[Before-and-after change data]
········

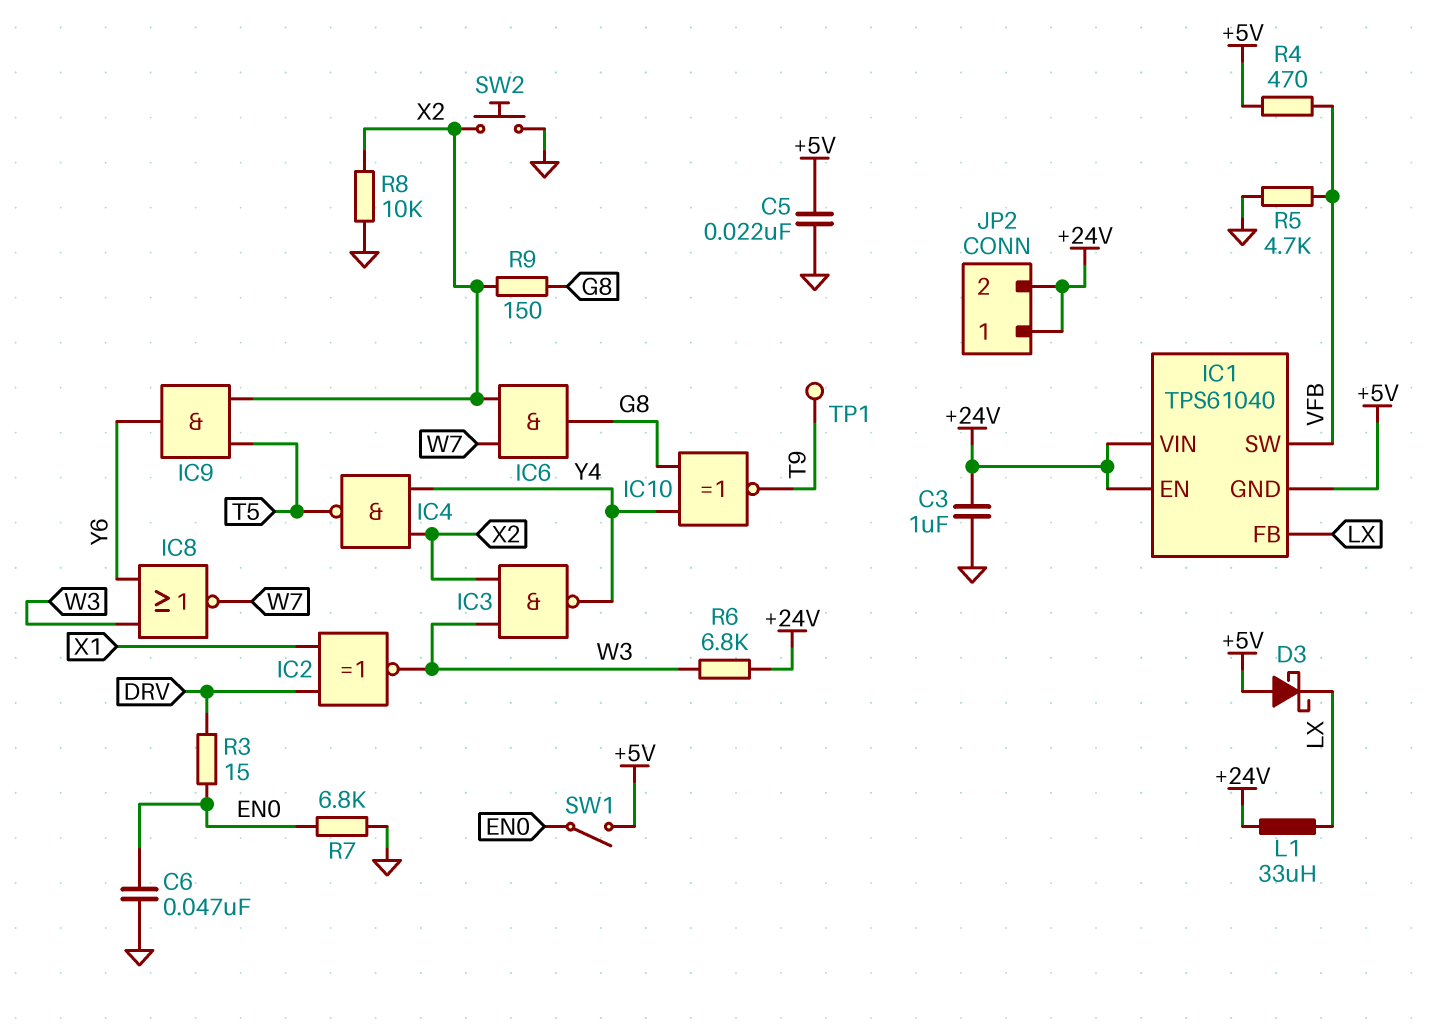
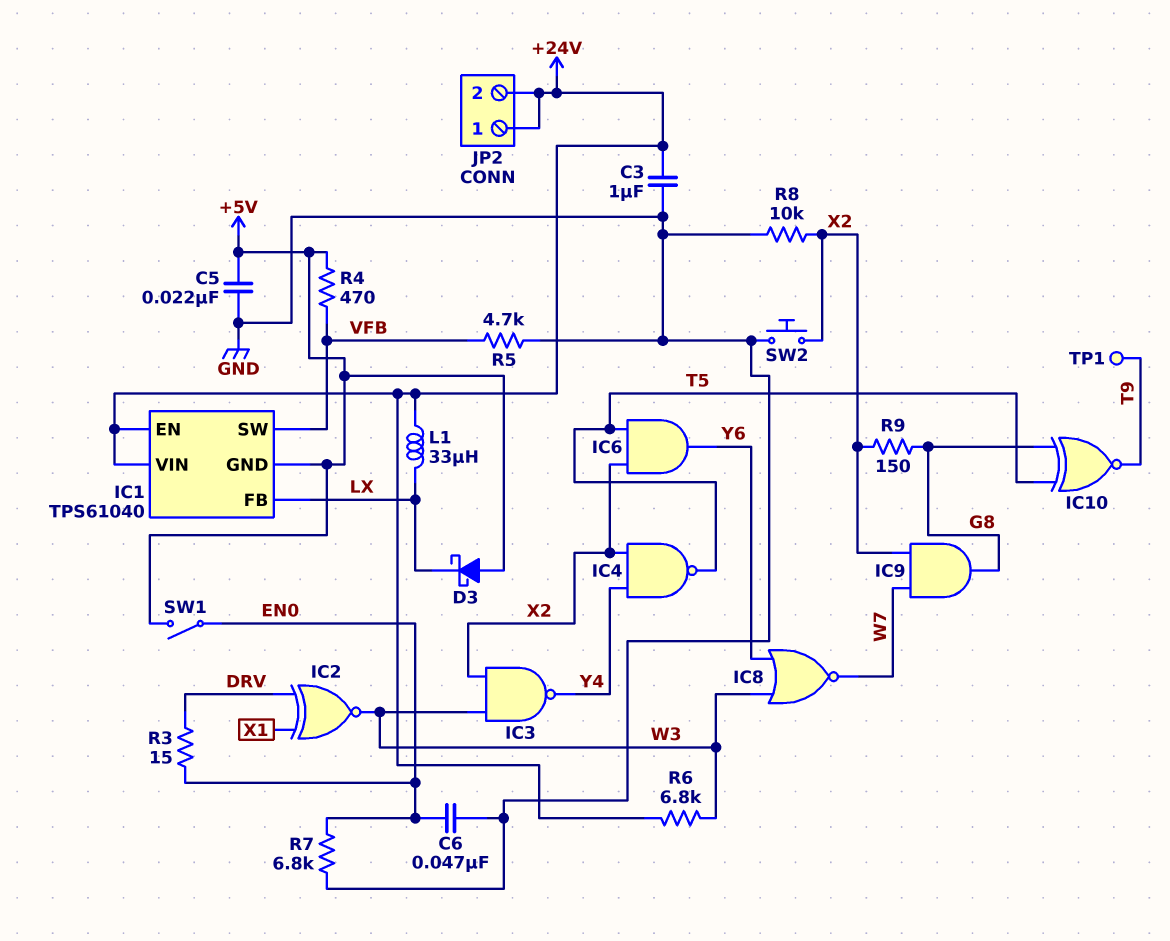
IC6: AND (in W7, in X2, out G8) -> AND (in T5, in X2, out Y6)
IC9: AND (in T5, in X2, out Y6) -> AND (in W7, in X2, out G8)
IC10: XNOR (in G8, in Y4, out T9) -> XNOR (in G8, in T5, out T9)

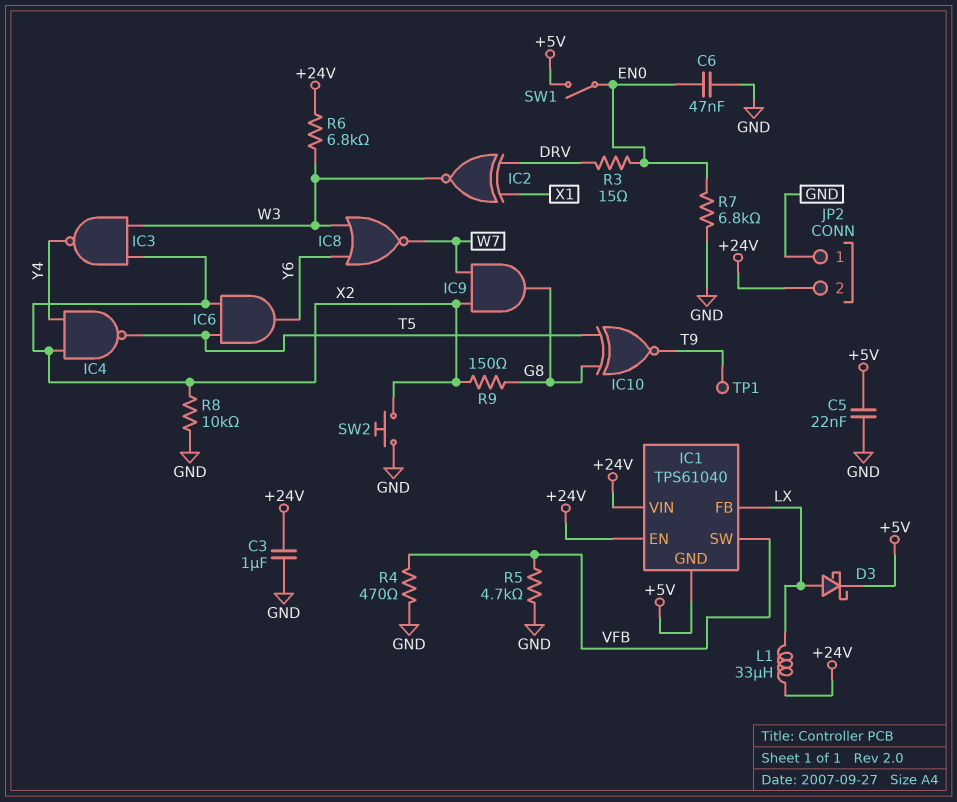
D3: schottky (A +5V, K LX) -> schottky (A LX, K +5V)
JP2 pin 1: +24V -> GND
R4: 470 (+5V, VFB) -> 470 (GND, VFB)

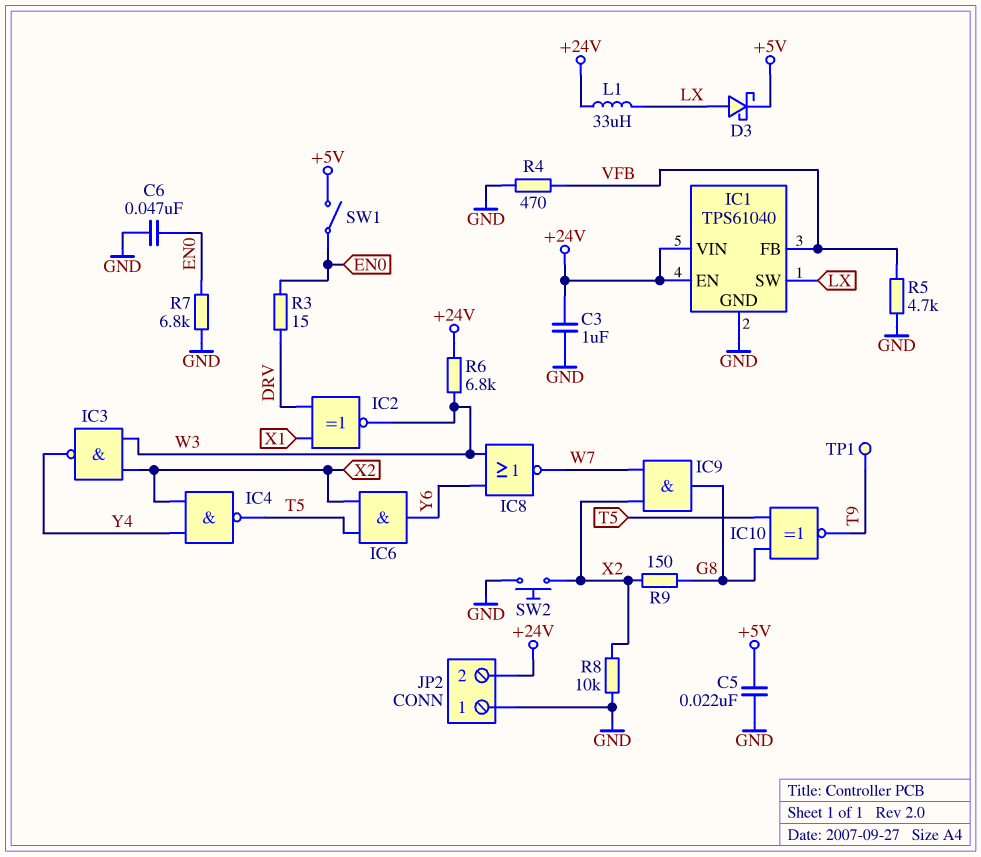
IC1 pin FB: LX -> VFB
IC1 pin GND: +5V -> GND
IC1 pin SW: VFB -> LX

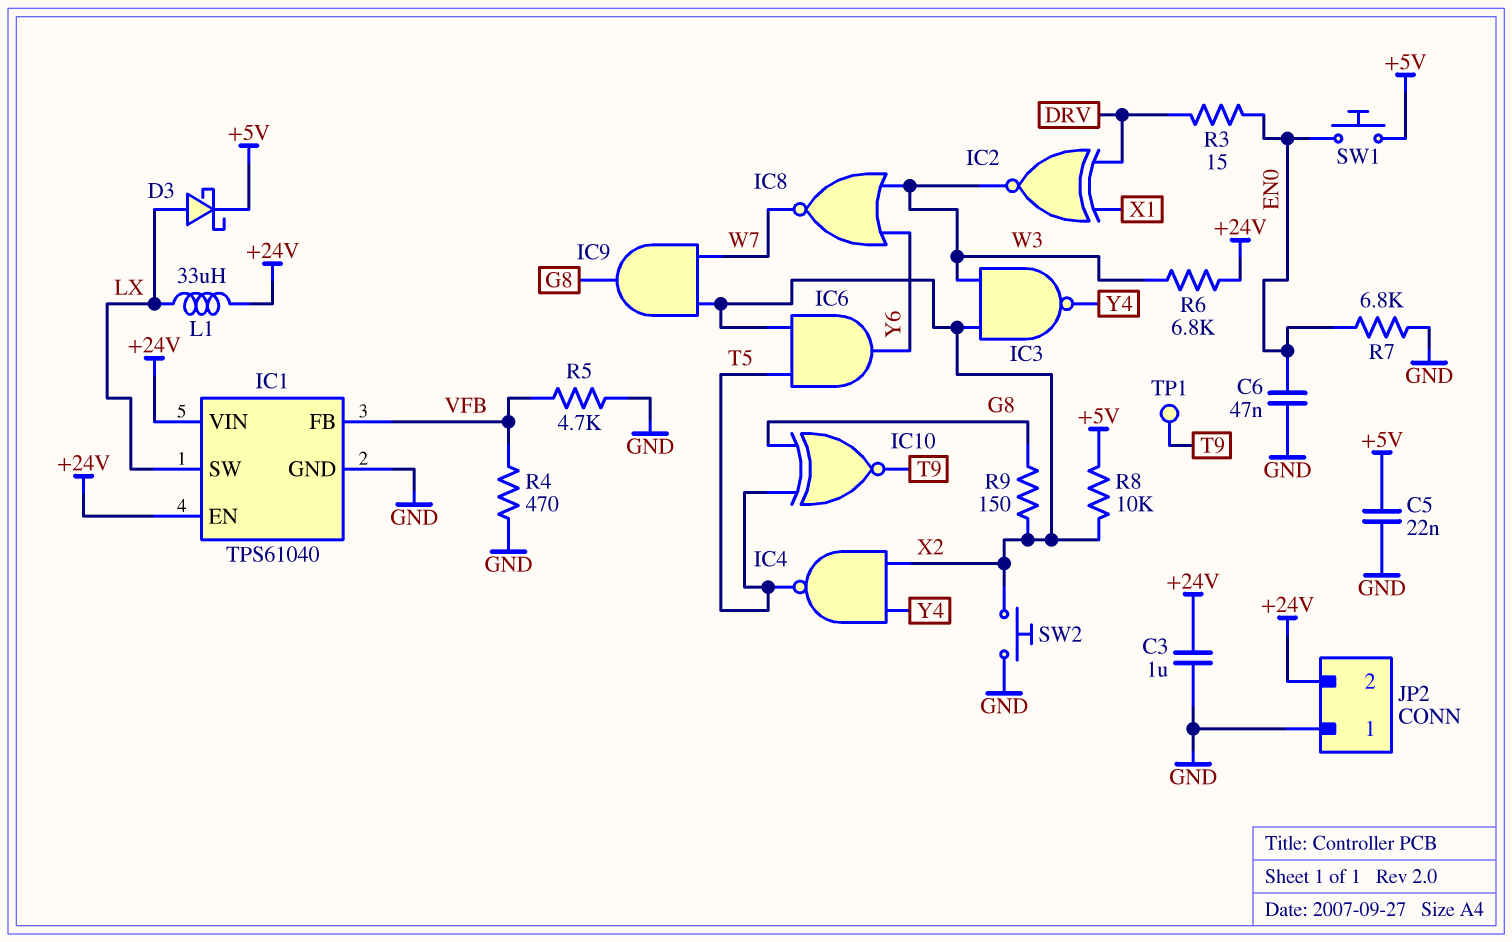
R8: 10k (GND, X2) -> 10k (+5V, X2)
SW1: switch (+5V, EN0) -> button (+5V, EN0)

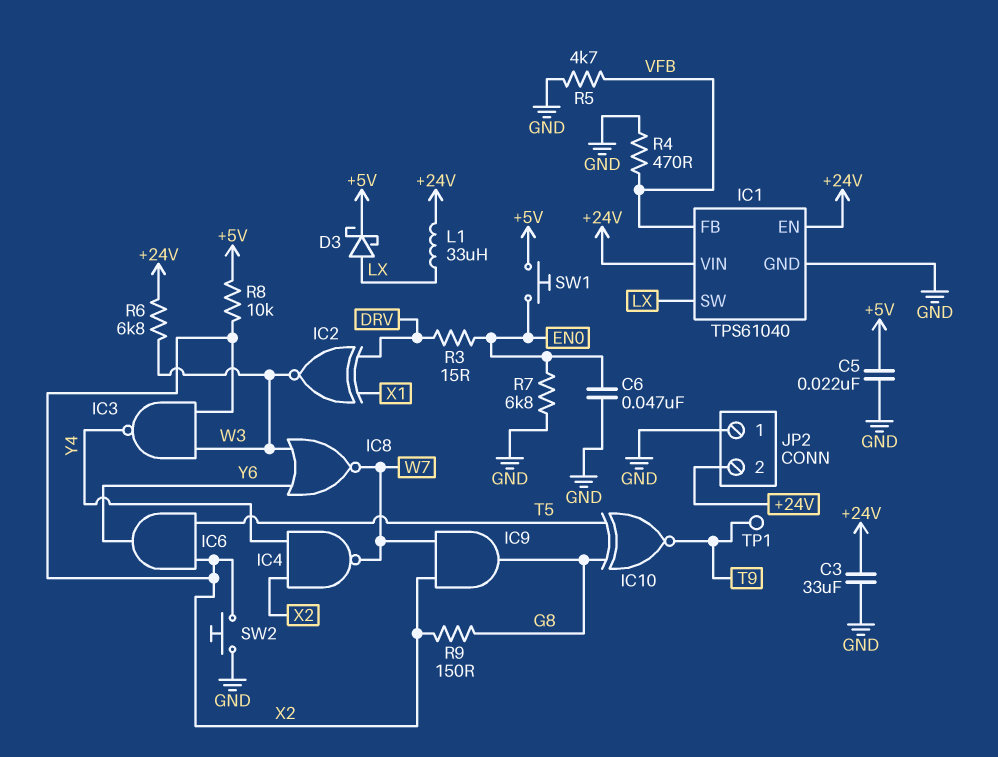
C3: 1uF (+24V, GND) -> 33uF (+24V, GND)
IC4: NAND (in X2, in Y4, out T5) -> NAND (in X2, in Y4, out W7)

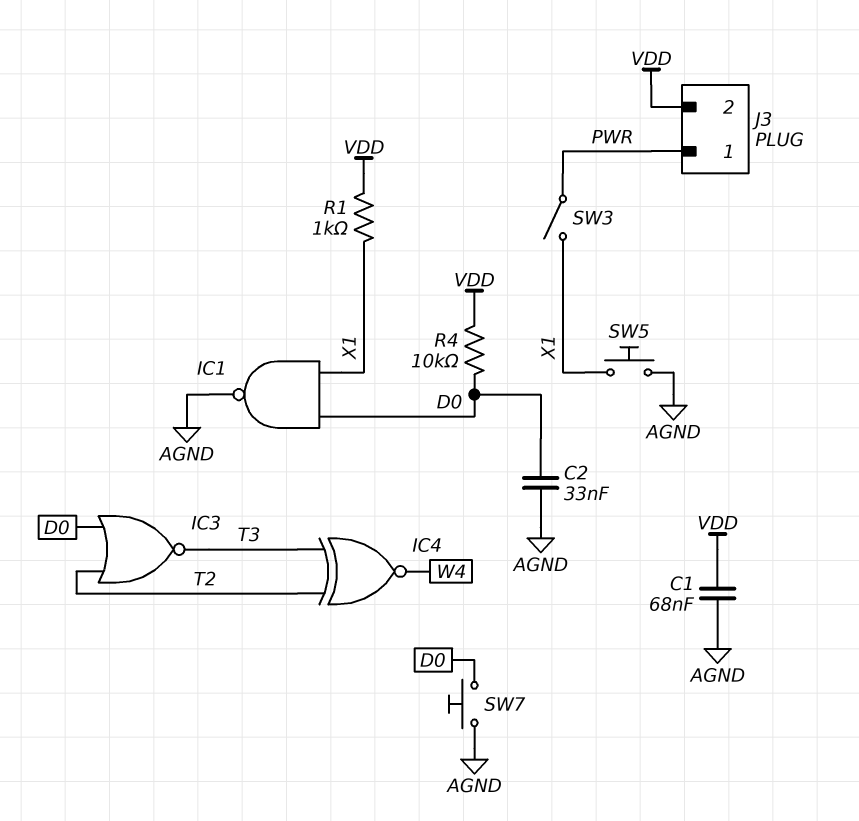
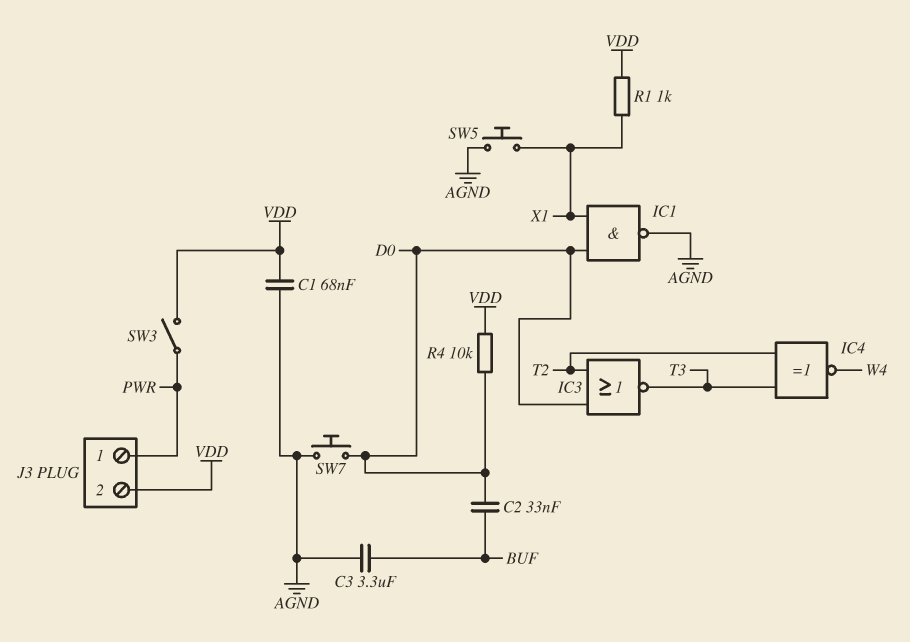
C2: 33nF (AGND, D0) -> 33nF (BUF, D0)
C3: none -> 3.3uF (AGND, BUF)
SW3: switch (PWR, X1) -> switch (PWR, VDD)

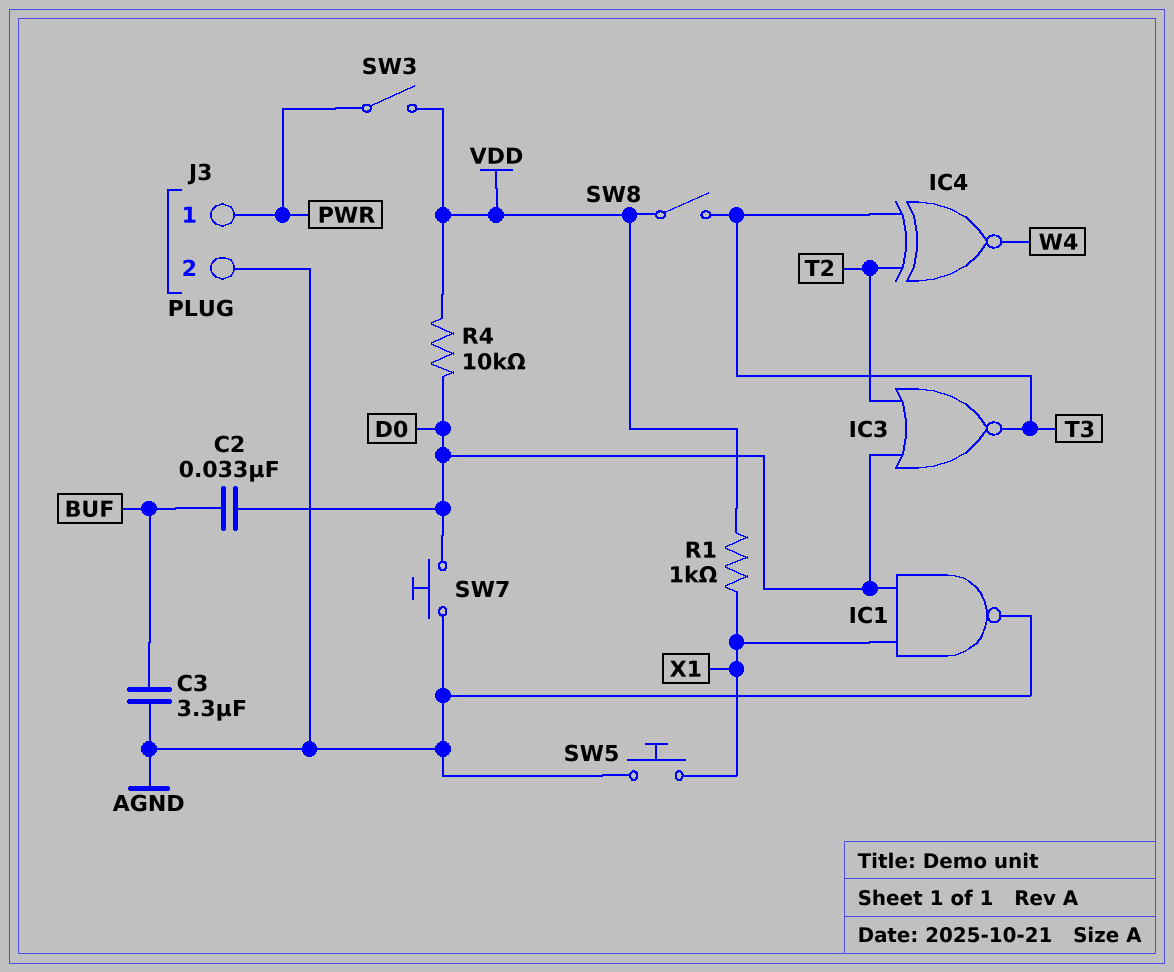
C1: 68nF (AGND, VDD) -> none
J3 pin 2: VDD -> AGND
SW8: none -> switch (T3, VDD)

········

> **Your task**
Quote the records in their entirety, keeping the wording exact and excluding pictures.

> **Solution**
IC6: AND (in W7, in X2, out G8) -> AND (in T5, in X2, out Y6)
IC9: AND (in T5, in X2, out Y6) -> AND (in W7, in X2, out G8)
IC10: XNOR (in G8, in Y4, out T9) -> XNOR (in G8, in T5, out T9)

D3: schottky (A +5V, K LX) -> schottky (A LX, K +5V)
JP2 pin 1: +24V -> GND
R4: 470 (+5V, VFB) -> 470 (GND, VFB)

IC1 pin FB: LX -> VFB
IC1 pin GND: +5V -> GND
IC1 pin SW: VFB -> LX

R8: 10k (GND, X2) -> 10k (+5V, X2)
SW1: switch (+5V, EN0) -> button (+5V, EN0)

C3: 1uF (+24V, GND) -> 33uF (+24V, GND)
IC4: NAND (in X2, in Y4, out T5) -> NAND (in X2, in Y4, out W7)

C2: 33nF (AGND, D0) -> 33nF (BUF, D0)
C3: none -> 3.3uF (AGND, BUF)
SW3: switch (PWR, X1) -> switch (PWR, VDD)

C1: 68nF (AGND, VDD) -> none
J3 pin 2: VDD -> AGND
SW8: none -> switch (T3, VDD)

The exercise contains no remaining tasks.